**What you are asked to do:**
Transcribe exactly the lines that fall between the one holding "red semicircle: (195, 325)" and the one holding "orange triangle: (76, 342)", inclusive, from the entries below.

**Given records:**
+-------+

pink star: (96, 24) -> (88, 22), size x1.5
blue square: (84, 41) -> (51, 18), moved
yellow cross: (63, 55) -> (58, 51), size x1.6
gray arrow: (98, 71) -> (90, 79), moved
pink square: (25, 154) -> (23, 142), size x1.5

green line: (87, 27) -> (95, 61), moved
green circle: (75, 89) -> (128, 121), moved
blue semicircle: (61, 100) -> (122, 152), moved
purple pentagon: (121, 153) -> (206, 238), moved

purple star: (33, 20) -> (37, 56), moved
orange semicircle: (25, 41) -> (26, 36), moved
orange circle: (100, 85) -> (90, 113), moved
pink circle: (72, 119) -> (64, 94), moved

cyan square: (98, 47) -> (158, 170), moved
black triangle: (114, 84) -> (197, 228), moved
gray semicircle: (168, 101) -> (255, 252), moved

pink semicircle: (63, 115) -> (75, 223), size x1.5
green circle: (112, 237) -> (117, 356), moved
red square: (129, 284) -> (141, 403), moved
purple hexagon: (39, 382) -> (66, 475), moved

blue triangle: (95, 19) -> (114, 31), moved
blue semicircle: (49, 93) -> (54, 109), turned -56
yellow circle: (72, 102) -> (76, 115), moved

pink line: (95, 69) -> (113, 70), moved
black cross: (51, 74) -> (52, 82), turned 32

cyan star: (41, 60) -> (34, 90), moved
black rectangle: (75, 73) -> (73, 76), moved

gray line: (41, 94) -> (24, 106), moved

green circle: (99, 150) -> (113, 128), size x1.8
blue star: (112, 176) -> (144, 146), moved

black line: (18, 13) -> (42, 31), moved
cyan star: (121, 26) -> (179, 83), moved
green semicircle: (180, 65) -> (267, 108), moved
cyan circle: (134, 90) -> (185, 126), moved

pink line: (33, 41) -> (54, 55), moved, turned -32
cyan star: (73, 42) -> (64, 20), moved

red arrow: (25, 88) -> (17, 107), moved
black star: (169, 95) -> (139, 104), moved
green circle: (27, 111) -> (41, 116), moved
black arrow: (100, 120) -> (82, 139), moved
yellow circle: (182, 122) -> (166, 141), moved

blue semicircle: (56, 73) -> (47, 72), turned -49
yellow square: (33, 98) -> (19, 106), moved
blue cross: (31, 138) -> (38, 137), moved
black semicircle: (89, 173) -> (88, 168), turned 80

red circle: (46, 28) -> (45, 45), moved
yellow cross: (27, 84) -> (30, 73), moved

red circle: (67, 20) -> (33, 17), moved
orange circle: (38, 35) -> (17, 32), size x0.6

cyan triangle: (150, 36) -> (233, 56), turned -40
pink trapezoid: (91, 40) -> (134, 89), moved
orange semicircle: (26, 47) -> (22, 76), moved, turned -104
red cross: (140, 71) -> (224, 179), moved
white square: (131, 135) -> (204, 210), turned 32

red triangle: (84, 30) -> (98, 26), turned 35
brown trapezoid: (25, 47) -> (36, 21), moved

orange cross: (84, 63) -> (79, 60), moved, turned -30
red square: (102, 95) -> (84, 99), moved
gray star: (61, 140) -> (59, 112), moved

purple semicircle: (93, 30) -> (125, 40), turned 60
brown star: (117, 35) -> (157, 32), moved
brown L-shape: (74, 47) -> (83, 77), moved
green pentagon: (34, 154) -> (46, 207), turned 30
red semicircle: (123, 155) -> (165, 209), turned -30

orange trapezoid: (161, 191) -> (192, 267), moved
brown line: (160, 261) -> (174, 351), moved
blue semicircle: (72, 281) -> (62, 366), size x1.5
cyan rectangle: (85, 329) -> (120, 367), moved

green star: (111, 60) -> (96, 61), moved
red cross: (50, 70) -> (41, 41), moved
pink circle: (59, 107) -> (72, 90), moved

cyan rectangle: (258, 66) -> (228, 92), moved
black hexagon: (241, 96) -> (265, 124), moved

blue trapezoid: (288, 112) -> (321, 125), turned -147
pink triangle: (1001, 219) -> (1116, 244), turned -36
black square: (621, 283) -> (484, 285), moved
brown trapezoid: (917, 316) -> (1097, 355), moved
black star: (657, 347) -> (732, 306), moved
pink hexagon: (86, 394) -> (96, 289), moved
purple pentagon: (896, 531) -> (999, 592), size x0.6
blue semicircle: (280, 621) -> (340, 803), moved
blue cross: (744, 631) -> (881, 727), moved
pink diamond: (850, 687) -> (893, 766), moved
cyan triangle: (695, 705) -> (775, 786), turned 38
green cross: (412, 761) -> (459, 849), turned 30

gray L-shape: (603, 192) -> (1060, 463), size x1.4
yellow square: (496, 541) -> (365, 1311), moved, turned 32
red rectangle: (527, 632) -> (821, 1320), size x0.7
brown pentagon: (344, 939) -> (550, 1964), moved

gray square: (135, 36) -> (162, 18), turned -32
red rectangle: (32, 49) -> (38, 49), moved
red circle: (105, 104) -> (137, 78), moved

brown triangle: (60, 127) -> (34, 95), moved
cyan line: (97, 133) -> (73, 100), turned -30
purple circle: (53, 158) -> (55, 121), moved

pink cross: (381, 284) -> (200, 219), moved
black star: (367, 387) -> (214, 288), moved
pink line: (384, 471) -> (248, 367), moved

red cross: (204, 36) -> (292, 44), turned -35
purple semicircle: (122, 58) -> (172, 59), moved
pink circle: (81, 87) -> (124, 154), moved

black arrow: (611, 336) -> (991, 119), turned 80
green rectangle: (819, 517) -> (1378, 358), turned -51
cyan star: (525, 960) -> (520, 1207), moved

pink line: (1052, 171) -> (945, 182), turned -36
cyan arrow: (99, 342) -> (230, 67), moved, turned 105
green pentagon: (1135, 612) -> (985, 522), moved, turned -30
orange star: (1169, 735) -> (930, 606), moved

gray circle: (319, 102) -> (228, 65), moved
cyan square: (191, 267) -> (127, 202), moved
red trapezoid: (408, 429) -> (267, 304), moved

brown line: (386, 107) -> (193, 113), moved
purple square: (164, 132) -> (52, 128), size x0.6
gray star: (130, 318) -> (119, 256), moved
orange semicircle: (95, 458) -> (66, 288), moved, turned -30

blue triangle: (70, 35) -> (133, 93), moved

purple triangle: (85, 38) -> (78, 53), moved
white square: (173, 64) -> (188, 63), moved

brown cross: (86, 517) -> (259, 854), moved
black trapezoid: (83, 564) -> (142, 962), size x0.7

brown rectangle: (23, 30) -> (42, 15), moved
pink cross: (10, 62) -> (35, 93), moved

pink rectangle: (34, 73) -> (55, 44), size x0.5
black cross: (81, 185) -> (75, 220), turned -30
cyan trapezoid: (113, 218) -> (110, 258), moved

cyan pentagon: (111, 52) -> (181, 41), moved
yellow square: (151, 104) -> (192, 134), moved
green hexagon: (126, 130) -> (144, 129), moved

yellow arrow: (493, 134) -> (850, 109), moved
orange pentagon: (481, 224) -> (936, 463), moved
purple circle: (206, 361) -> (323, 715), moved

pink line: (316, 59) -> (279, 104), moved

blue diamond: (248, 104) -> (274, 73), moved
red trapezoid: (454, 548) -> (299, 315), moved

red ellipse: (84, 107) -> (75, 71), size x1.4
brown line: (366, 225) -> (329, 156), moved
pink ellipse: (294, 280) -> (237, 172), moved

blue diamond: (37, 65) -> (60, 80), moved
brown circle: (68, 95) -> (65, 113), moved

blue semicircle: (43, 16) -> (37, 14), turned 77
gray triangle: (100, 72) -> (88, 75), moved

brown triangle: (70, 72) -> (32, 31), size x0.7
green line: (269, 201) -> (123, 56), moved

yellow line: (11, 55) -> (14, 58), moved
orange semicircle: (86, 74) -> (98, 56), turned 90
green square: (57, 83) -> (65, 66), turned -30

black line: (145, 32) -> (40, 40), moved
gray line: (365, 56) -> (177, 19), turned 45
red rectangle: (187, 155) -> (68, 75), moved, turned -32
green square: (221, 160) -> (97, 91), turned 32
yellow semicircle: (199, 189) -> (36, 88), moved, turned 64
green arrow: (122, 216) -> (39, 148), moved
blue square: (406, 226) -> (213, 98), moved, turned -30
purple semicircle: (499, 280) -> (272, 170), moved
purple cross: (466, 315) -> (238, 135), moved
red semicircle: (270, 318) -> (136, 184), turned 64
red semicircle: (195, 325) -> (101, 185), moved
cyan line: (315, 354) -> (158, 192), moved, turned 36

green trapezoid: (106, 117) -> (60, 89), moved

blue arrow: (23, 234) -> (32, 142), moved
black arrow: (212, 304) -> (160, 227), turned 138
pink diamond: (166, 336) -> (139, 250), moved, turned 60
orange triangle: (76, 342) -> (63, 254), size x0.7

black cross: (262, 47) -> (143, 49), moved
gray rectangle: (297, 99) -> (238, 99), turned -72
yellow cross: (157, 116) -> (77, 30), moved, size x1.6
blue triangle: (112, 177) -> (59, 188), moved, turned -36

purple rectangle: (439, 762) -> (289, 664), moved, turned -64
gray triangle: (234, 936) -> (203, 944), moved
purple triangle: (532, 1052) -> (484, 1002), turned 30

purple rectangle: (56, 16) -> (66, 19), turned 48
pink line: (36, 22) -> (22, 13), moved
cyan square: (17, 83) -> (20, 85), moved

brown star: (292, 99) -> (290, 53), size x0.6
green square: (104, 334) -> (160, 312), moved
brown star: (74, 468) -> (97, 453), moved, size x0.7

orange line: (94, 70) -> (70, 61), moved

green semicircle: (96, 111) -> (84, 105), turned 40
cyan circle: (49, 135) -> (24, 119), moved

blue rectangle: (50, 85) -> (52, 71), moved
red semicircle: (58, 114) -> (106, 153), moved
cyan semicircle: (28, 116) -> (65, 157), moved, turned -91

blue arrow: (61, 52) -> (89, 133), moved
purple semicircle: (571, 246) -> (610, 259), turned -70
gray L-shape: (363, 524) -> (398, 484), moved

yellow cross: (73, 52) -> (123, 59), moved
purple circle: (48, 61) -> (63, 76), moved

+-------+

**Output for this task:**
red semicircle: (195, 325) -> (101, 185), moved
cyan line: (315, 354) -> (158, 192), moved, turned 36

green trapezoid: (106, 117) -> (60, 89), moved

blue arrow: (23, 234) -> (32, 142), moved
black arrow: (212, 304) -> (160, 227), turned 138
pink diamond: (166, 336) -> (139, 250), moved, turned 60
orange triangle: (76, 342) -> (63, 254), size x0.7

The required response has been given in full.